• Your assignment:
Exactly the lines from the beginning of the records below through the line with "- swapped: button" must be given again, without pictures.

[Data records]
━━━━━━━━━━━━━━━━━━━━
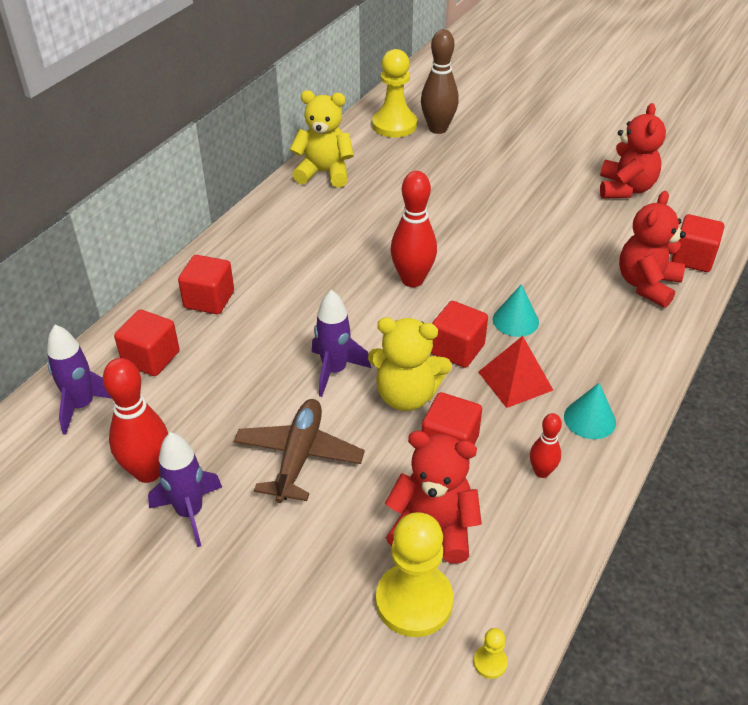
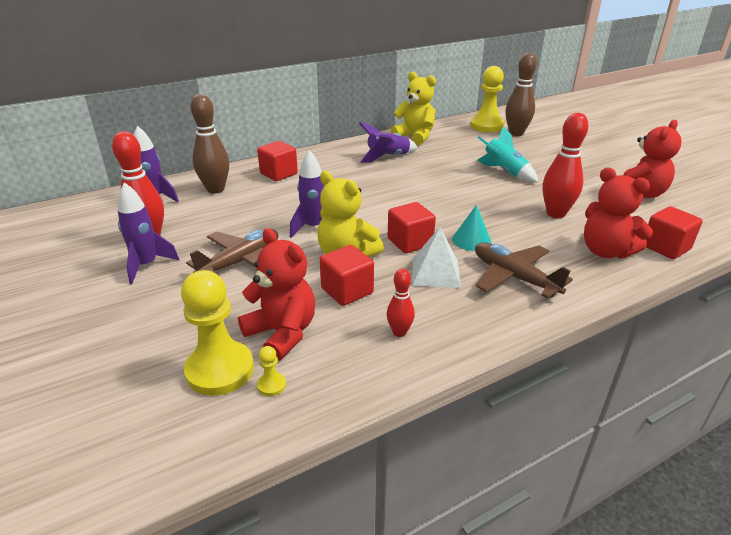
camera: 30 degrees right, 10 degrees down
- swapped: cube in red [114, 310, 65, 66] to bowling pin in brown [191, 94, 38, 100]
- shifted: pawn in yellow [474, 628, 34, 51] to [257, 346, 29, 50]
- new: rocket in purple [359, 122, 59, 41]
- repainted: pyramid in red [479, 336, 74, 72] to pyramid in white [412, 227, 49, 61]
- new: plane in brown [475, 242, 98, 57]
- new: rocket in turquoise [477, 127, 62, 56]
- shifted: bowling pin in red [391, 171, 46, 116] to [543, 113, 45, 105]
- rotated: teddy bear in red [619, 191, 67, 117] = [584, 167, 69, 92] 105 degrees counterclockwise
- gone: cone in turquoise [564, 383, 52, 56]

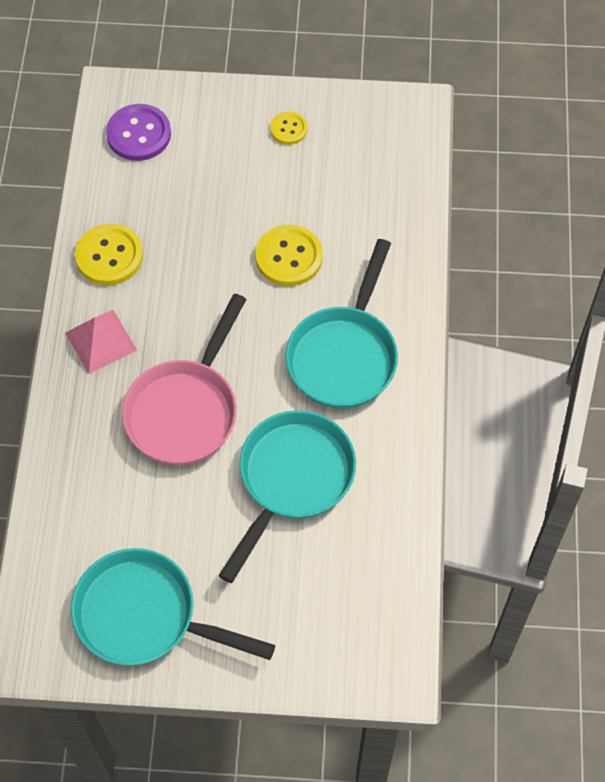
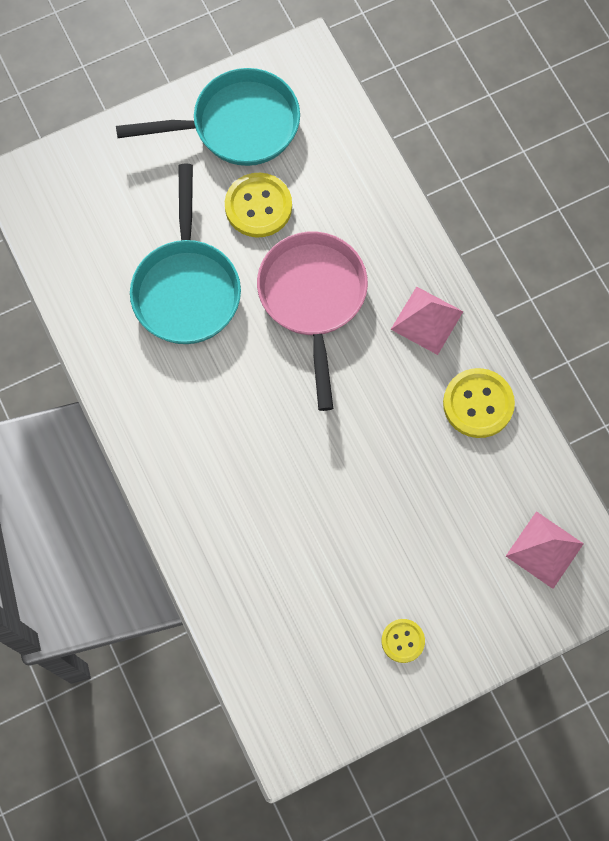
camera: 150 degrees right, 10 degrees up
- shifted: button in yellow [255, 225, 68, 61] to [225, 173, 67, 64]
- swapped: button in purple [106, 104, 65, 57] to pyramid in pink [506, 511, 78, 78]
- gone: pan in turquoise [285, 239, 113, 170]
━━━━━━━━━━━━━━━━━━━━
• Exercise output:
camera: 30 degrees right, 10 degrees down
- swapped: cube in red [114, 310, 65, 66] to bowling pin in brown [191, 94, 38, 100]
- shifted: pawn in yellow [474, 628, 34, 51] to [257, 346, 29, 50]
- new: rocket in purple [359, 122, 59, 41]
- repainted: pyramid in red [479, 336, 74, 72] to pyramid in white [412, 227, 49, 61]
- new: plane in brown [475, 242, 98, 57]
- new: rocket in turquoise [477, 127, 62, 56]
- shifted: bowling pin in red [391, 171, 46, 116] to [543, 113, 45, 105]
- rotated: teddy bear in red [619, 191, 67, 117] = [584, 167, 69, 92] 105 degrees counterclockwise
- gone: cone in turquoise [564, 383, 52, 56]

camera: 150 degrees right, 10 degrees up
- shifted: button in yellow [255, 225, 68, 61] to [225, 173, 67, 64]
- swapped: button in purple [106, 104, 65, 57] to pyramid in pink [506, 511, 78, 78]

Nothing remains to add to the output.